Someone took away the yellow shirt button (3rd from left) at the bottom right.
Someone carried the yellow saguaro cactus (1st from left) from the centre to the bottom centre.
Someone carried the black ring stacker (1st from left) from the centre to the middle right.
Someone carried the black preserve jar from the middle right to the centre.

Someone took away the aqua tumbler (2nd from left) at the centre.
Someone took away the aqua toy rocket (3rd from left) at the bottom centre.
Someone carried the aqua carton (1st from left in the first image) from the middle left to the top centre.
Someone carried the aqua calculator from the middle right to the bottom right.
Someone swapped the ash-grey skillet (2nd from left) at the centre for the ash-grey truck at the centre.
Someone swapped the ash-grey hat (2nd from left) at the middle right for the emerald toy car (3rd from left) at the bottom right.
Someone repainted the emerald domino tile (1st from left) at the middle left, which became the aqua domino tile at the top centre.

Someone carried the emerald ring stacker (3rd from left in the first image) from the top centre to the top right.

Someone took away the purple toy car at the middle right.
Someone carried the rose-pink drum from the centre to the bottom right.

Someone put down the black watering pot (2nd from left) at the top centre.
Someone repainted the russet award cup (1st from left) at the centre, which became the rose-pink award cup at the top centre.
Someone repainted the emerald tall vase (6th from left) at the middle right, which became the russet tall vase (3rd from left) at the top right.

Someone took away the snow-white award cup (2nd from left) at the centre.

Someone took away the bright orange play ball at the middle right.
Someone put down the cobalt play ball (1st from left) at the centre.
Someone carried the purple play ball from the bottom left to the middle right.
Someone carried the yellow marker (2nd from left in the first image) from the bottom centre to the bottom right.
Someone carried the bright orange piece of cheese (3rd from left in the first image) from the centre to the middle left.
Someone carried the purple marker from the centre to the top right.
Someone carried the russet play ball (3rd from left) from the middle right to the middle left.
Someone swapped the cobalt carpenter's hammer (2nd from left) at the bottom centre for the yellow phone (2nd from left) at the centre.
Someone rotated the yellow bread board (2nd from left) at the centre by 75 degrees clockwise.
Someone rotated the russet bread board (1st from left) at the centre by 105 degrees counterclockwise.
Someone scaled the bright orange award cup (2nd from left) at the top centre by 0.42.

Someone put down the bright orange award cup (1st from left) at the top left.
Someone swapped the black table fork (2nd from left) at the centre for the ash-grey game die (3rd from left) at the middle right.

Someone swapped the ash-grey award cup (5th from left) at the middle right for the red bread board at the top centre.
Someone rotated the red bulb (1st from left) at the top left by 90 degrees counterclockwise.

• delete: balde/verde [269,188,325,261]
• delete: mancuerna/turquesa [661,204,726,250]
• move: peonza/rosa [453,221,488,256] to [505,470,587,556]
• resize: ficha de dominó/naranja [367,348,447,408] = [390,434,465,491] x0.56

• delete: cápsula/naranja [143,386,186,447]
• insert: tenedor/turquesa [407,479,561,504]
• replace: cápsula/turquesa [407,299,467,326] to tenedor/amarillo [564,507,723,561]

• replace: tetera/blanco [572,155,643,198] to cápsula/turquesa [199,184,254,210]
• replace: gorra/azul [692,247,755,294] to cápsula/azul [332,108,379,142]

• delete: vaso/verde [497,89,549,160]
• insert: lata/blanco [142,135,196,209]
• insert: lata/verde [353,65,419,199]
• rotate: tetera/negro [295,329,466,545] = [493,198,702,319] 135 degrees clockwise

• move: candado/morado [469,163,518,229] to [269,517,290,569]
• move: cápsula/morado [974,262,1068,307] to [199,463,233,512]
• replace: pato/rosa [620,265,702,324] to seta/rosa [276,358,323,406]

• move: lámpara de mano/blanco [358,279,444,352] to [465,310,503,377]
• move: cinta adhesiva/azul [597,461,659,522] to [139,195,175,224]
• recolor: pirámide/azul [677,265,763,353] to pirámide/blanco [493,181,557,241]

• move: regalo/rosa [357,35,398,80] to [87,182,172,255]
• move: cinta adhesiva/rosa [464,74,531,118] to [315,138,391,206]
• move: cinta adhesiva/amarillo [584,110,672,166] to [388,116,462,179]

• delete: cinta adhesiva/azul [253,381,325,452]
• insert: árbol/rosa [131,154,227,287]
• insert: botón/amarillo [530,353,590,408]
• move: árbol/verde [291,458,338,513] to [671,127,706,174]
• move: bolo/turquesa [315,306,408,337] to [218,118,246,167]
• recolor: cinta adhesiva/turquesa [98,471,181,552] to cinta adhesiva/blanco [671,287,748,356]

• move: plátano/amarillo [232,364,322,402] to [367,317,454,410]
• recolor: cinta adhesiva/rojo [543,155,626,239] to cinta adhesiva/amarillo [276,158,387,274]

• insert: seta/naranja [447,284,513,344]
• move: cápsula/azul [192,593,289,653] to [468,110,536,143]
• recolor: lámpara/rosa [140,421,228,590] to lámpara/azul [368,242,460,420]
——
Using the data above, repeat every line exactly.

Someone took away the yellow shirt button (3rd from left) at the bottom right.
Someone carried the yellow saguaro cactus (1st from left) from the centre to the bottom centre.
Someone carried the black ring stacker (1st from left) from the centre to the middle right.
Someone carried the black preserve jar from the middle right to the centre.

Someone took away the aqua tumbler (2nd from left) at the centre.
Someone took away the aqua toy rocket (3rd from left) at the bottom centre.
Someone carried the aqua carton (1st from left in the first image) from the middle left to the top centre.
Someone carried the aqua calculator from the middle right to the bottom right.
Someone swapped the ash-grey skillet (2nd from left) at the centre for the ash-grey truck at the centre.
Someone swapped the ash-grey hat (2nd from left) at the middle right for the emerald toy car (3rd from left) at the bottom right.
Someone repainted the emerald domino tile (1st from left) at the middle left, which became the aqua domino tile at the top centre.

Someone carried the emerald ring stacker (3rd from left in the first image) from the top centre to the top right.

Someone took away the purple toy car at the middle right.
Someone carried the rose-pink drum from the centre to the bottom right.

Someone put down the black watering pot (2nd from left) at the top centre.
Someone repainted the russet award cup (1st from left) at the centre, which became the rose-pink award cup at the top centre.
Someone repainted the emerald tall vase (6th from left) at the middle right, which became the russet tall vase (3rd from left) at the top right.

Someone took away the snow-white award cup (2nd from left) at the centre.

Someone took away the bright orange play ball at the middle right.
Someone put down the cobalt play ball (1st from left) at the centre.
Someone carried the purple play ball from the bottom left to the middle right.
Someone carried the yellow marker (2nd from left in the first image) from the bottom centre to the bottom right.
Someone carried the bright orange piece of cheese (3rd from left in the first image) from the centre to the middle left.
Someone carried the purple marker from the centre to the top right.
Someone carried the russet play ball (3rd from left) from the middle right to the middle left.
Someone swapped the cobalt carpenter's hammer (2nd from left) at the bottom centre for the yellow phone (2nd from left) at the centre.
Someone rotated the yellow bread board (2nd from left) at the centre by 75 degrees clockwise.
Someone rotated the russet bread board (1st from left) at the centre by 105 degrees counterclockwise.
Someone scaled the bright orange award cup (2nd from left) at the top centre by 0.42.

Someone put down the bright orange award cup (1st from left) at the top left.
Someone swapped the black table fork (2nd from left) at the centre for the ash-grey game die (3rd from left) at the middle right.

Someone swapped the ash-grey award cup (5th from left) at the middle right for the red bread board at the top centre.
Someone rotated the red bulb (1st from left) at the top left by 90 degrees counterclockwise.

• delete: balde/verde [269,188,325,261]
• delete: mancuerna/turquesa [661,204,726,250]
• move: peonza/rosa [453,221,488,256] to [505,470,587,556]
• resize: ficha de dominó/naranja [367,348,447,408] = [390,434,465,491] x0.56

• delete: cápsula/naranja [143,386,186,447]
• insert: tenedor/turquesa [407,479,561,504]
• replace: cápsula/turquesa [407,299,467,326] to tenedor/amarillo [564,507,723,561]

• replace: tetera/blanco [572,155,643,198] to cápsula/turquesa [199,184,254,210]
• replace: gorra/azul [692,247,755,294] to cápsula/azul [332,108,379,142]

• delete: vaso/verde [497,89,549,160]
• insert: lata/blanco [142,135,196,209]
• insert: lata/verde [353,65,419,199]
• rotate: tetera/negro [295,329,466,545] = [493,198,702,319] 135 degrees clockwise

• move: candado/morado [469,163,518,229] to [269,517,290,569]
• move: cápsula/morado [974,262,1068,307] to [199,463,233,512]
• replace: pato/rosa [620,265,702,324] to seta/rosa [276,358,323,406]

• move: lámpara de mano/blanco [358,279,444,352] to [465,310,503,377]
• move: cinta adhesiva/azul [597,461,659,522] to [139,195,175,224]
• recolor: pirámide/azul [677,265,763,353] to pirámide/blanco [493,181,557,241]

• move: regalo/rosa [357,35,398,80] to [87,182,172,255]
• move: cinta adhesiva/rosa [464,74,531,118] to [315,138,391,206]
• move: cinta adhesiva/amarillo [584,110,672,166] to [388,116,462,179]

• delete: cinta adhesiva/azul [253,381,325,452]
• insert: árbol/rosa [131,154,227,287]
• insert: botón/amarillo [530,353,590,408]
• move: árbol/verde [291,458,338,513] to [671,127,706,174]
• move: bolo/turquesa [315,306,408,337] to [218,118,246,167]
• recolor: cinta adhesiva/turquesa [98,471,181,552] to cinta adhesiva/blanco [671,287,748,356]

• move: plátano/amarillo [232,364,322,402] to [367,317,454,410]
• recolor: cinta adhesiva/rojo [543,155,626,239] to cinta adhesiva/amarillo [276,158,387,274]

• insert: seta/naranja [447,284,513,344]
• move: cápsula/azul [192,593,289,653] to [468,110,536,143]
• recolor: lámpara/rosa [140,421,228,590] to lámpara/azul [368,242,460,420]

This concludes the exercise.